----- DATASET CONTENT -----

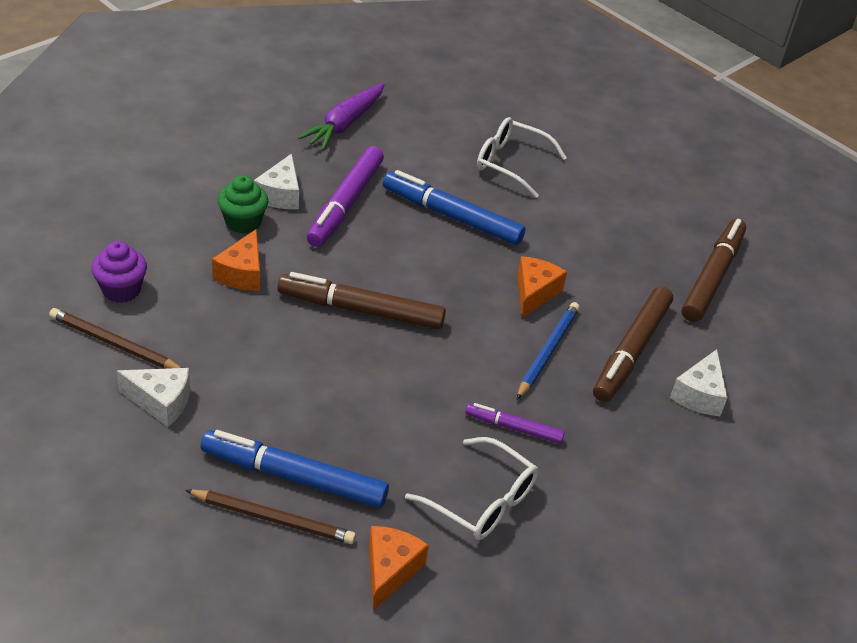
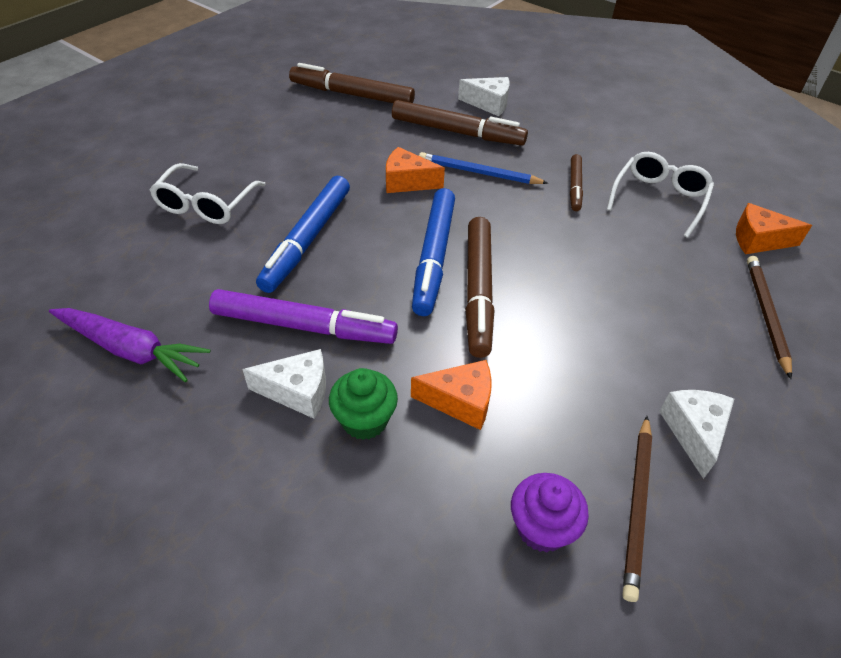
camera: 95 degrees left, 5 degrees up
(294, 477) = (713, 308): blue marker -> blue marker (434, 257)
(513, 428) = (575, 187): purple marker -> brown marker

-----

PROBLEM TO WORK ON.
Return the data exactly. Pictures stay out.

SOLUTION TO THIS TASK.
camera: 95 degrees left, 5 degrees up
(294, 477) = (713, 308): blue marker -> blue marker (434, 257)
(513, 428) = (575, 187): purple marker -> brown marker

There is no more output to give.